RECORD SET:

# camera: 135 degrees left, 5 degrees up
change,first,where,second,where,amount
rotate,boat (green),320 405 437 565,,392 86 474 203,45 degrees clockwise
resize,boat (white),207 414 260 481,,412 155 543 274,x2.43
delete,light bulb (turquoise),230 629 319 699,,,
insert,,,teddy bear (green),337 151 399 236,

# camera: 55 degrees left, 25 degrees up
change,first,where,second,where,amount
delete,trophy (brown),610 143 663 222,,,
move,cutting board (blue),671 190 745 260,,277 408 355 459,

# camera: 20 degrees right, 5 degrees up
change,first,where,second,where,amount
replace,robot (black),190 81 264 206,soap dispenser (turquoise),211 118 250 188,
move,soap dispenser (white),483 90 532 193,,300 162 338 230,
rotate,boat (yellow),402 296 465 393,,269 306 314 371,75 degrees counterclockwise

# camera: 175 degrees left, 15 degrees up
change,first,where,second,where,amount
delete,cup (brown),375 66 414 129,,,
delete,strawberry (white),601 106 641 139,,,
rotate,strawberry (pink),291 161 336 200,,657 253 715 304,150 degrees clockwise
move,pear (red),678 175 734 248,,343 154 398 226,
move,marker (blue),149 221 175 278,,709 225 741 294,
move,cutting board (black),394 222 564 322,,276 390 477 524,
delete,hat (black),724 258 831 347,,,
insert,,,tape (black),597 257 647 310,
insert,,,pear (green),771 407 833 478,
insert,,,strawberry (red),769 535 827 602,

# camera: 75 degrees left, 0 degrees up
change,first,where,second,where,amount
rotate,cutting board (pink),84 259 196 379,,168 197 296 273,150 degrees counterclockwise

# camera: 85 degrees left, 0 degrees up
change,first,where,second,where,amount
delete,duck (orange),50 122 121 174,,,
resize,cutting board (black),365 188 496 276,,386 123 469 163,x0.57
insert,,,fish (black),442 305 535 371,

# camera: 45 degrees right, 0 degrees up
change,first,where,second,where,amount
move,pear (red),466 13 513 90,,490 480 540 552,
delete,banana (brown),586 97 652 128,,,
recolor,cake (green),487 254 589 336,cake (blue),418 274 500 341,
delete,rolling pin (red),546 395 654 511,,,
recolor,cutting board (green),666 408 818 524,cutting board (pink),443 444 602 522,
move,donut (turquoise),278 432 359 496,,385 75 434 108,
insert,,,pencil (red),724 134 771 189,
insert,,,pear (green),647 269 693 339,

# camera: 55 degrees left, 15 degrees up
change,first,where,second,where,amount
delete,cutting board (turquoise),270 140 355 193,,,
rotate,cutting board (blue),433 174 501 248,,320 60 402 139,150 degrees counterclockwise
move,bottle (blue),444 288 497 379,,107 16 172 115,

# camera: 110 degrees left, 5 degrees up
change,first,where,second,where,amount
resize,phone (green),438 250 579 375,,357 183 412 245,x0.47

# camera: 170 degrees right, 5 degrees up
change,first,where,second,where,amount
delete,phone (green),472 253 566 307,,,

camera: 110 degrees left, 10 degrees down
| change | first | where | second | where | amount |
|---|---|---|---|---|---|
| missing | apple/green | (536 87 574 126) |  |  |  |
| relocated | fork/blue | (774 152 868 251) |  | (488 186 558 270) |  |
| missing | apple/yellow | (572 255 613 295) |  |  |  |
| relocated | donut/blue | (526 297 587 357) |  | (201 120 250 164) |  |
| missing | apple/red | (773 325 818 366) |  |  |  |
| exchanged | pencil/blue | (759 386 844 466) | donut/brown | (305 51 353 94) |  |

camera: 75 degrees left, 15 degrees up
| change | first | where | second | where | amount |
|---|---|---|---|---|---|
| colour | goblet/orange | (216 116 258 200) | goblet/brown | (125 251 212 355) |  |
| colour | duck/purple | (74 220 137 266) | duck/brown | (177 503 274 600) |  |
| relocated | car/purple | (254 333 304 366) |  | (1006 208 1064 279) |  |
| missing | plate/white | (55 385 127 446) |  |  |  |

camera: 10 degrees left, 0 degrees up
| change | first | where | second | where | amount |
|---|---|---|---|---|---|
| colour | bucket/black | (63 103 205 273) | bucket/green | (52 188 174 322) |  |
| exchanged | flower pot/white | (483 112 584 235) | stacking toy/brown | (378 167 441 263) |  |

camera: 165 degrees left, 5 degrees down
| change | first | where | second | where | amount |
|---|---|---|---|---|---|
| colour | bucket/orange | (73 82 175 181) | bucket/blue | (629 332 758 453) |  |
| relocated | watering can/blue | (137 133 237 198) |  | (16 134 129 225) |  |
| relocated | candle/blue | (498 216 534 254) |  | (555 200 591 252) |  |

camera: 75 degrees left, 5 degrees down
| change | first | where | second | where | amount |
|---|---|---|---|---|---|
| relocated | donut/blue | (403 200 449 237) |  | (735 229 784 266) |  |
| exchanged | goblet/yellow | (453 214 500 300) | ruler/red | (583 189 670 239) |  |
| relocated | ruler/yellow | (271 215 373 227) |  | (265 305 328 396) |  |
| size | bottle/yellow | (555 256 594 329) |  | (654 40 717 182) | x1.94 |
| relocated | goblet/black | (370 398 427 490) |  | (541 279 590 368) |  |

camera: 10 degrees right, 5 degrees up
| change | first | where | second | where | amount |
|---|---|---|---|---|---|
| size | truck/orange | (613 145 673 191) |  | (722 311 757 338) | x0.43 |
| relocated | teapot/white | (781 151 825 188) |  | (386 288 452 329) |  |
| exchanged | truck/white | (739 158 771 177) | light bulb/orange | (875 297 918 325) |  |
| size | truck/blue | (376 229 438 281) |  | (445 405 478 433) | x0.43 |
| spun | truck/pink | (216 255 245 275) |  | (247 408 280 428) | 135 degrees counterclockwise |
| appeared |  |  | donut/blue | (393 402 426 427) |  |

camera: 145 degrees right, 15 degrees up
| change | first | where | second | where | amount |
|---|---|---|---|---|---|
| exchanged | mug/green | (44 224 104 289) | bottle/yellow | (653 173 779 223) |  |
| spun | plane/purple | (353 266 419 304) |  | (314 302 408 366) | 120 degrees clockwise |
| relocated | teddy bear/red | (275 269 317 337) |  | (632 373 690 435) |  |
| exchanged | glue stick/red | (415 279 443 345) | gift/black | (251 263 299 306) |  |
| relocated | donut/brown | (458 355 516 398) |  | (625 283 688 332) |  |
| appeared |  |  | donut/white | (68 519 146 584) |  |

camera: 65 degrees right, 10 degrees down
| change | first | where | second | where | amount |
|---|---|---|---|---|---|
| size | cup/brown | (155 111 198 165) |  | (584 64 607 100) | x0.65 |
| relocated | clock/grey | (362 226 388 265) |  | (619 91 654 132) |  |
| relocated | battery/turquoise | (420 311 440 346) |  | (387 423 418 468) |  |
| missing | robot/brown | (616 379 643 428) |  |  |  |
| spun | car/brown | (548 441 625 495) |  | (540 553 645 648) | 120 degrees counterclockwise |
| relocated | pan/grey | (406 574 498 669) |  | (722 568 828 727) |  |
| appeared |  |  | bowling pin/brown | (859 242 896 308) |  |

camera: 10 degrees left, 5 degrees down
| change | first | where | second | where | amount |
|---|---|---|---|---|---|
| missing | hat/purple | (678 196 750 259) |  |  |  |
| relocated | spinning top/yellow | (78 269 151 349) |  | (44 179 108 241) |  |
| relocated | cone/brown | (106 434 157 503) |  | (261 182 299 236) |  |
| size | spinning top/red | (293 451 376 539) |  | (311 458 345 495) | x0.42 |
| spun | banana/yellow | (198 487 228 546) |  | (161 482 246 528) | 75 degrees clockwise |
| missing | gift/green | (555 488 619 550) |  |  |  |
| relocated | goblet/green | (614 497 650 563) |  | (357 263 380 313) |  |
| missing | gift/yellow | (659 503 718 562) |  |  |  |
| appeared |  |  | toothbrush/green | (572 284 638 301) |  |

TASK TO COMPLETE: In the listing above, which lines include the string "apple"? Return every one of them.

EXPECTED ANSWER:
| missing | apple/green | (536 87 574 126) |  |  |  |
| missing | apple/yellow | (572 255 613 295) |  |  |  |
| missing | apple/red | (773 325 818 366) |  |  |  |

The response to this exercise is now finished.